Records supplied.

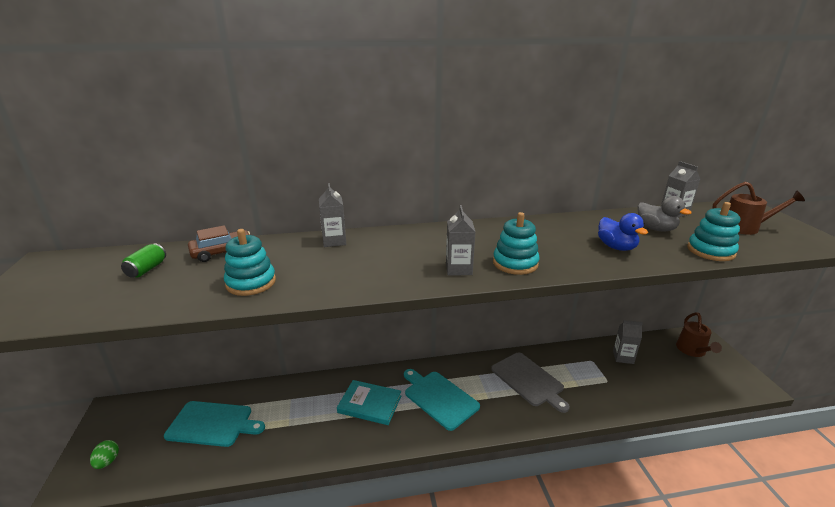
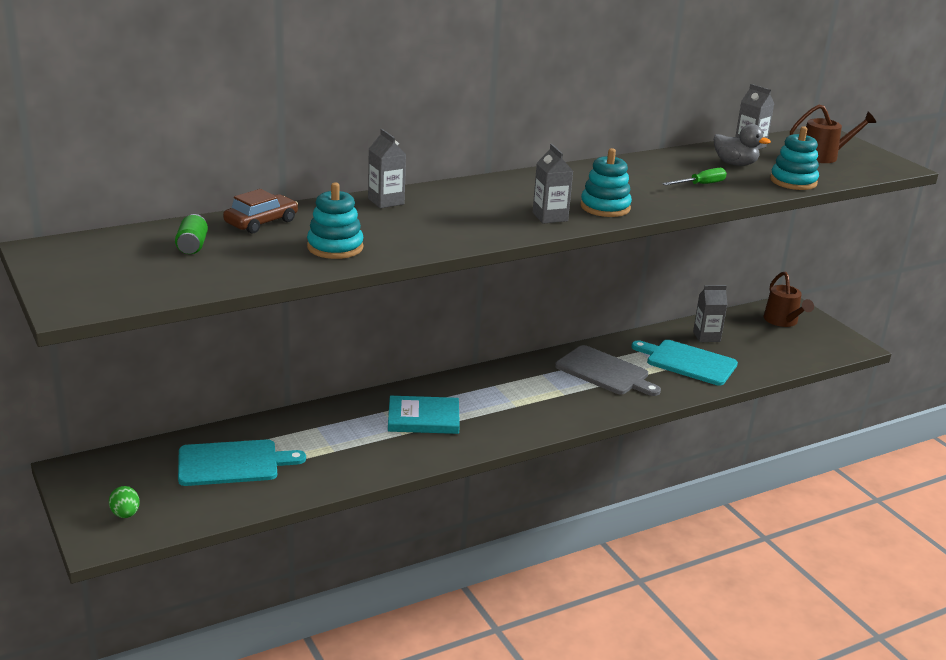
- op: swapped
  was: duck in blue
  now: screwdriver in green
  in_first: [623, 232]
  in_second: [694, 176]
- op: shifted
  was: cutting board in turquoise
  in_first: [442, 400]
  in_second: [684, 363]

---

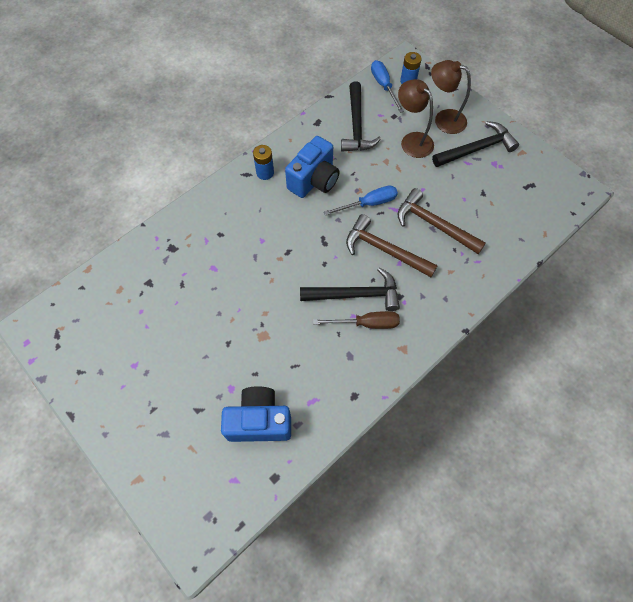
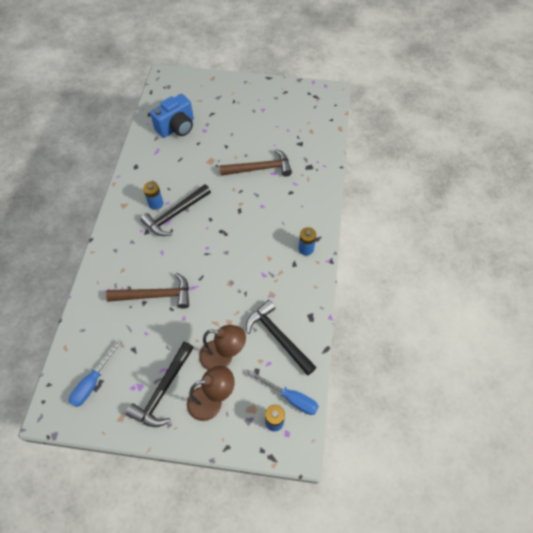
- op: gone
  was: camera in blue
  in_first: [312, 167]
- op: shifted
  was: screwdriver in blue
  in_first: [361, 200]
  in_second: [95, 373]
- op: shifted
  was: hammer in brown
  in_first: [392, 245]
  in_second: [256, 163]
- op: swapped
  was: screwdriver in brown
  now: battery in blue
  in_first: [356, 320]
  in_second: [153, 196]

---

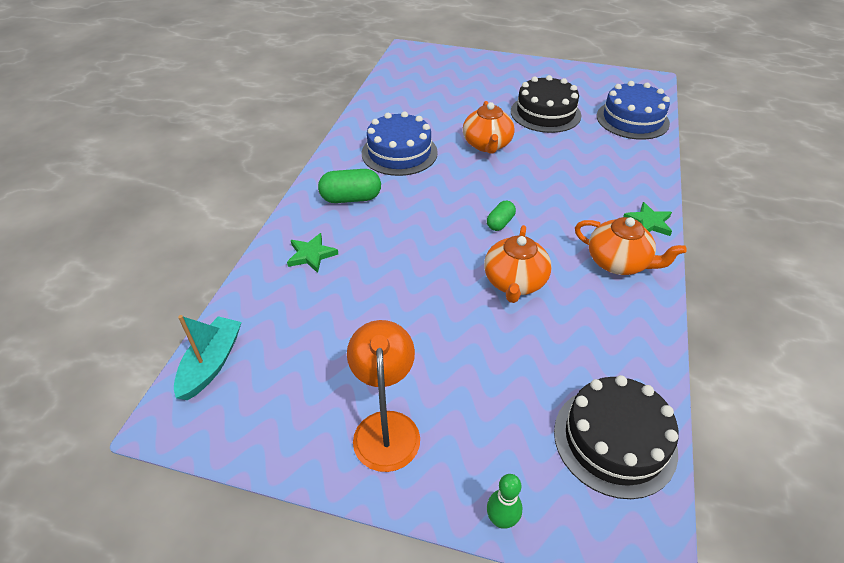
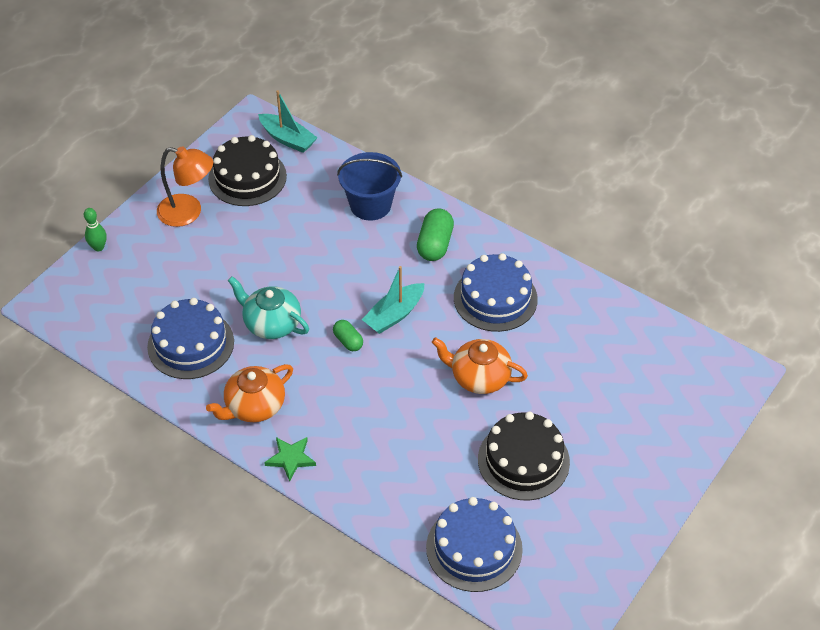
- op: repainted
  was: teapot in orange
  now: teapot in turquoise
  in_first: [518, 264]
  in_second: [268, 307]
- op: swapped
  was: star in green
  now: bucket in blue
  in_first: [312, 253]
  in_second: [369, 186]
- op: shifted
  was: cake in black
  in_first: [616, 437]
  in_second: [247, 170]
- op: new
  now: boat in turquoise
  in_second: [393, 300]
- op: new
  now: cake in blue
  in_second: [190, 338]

Activity.
Filter the records for the word "green" and show every line that has it.

Expected output.
  now: screwdriver in green
  was: star in green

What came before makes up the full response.